Give again the line that contains "D104: diode (A N6, K AGND) -> none" and every line after it to the end of the records. Keep them exactly as they are and add nothing.

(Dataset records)
* * * * * * *
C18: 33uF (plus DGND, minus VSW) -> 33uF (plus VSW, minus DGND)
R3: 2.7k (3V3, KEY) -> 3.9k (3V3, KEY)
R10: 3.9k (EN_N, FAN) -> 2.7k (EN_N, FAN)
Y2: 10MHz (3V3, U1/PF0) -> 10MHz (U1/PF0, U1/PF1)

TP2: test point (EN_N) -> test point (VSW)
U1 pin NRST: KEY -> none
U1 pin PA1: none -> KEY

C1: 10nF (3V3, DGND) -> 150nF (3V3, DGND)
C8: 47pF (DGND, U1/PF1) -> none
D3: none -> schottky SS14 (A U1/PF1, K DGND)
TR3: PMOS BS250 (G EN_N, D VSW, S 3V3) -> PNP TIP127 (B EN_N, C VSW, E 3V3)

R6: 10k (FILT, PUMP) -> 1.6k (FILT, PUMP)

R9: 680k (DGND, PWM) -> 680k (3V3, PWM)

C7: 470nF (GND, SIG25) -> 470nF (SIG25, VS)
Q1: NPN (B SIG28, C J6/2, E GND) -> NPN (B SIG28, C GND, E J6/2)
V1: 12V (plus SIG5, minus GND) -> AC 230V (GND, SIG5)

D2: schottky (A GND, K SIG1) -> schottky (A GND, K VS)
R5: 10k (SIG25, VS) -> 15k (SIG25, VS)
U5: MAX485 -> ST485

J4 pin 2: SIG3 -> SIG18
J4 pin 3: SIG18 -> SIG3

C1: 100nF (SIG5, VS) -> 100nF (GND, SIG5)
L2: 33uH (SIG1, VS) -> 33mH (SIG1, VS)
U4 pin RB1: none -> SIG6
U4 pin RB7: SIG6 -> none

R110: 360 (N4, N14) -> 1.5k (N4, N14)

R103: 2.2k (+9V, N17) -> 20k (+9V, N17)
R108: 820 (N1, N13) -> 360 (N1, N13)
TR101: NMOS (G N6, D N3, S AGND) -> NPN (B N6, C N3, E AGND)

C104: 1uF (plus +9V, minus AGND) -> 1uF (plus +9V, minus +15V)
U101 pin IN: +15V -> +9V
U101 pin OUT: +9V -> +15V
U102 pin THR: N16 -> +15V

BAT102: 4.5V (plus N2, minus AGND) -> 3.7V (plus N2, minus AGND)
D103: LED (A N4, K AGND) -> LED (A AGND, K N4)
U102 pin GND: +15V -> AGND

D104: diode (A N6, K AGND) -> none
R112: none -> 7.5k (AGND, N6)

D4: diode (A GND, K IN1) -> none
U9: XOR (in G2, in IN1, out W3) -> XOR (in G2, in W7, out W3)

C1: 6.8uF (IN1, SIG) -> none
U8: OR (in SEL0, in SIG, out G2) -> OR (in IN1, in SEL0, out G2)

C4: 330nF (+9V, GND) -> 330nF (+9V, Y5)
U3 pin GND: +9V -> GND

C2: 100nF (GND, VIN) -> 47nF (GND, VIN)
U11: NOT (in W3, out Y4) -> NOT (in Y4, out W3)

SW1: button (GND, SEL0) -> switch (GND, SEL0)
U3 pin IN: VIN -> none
* * * * * * *
#### WRITTEN REPLY:
D104: diode (A N6, K AGND) -> none
R112: none -> 7.5k (AGND, N6)

D4: diode (A GND, K IN1) -> none
U9: XOR (in G2, in IN1, out W3) -> XOR (in G2, in W7, out W3)

C1: 6.8uF (IN1, SIG) -> none
U8: OR (in SEL0, in SIG, out G2) -> OR (in IN1, in SEL0, out G2)

C4: 330nF (+9V, GND) -> 330nF (+9V, Y5)
U3 pin GND: +9V -> GND

C2: 100nF (GND, VIN) -> 47nF (GND, VIN)
U11: NOT (in W3, out Y4) -> NOT (in Y4, out W3)

SW1: button (GND, SEL0) -> switch (GND, SEL0)
U3 pin IN: VIN -> none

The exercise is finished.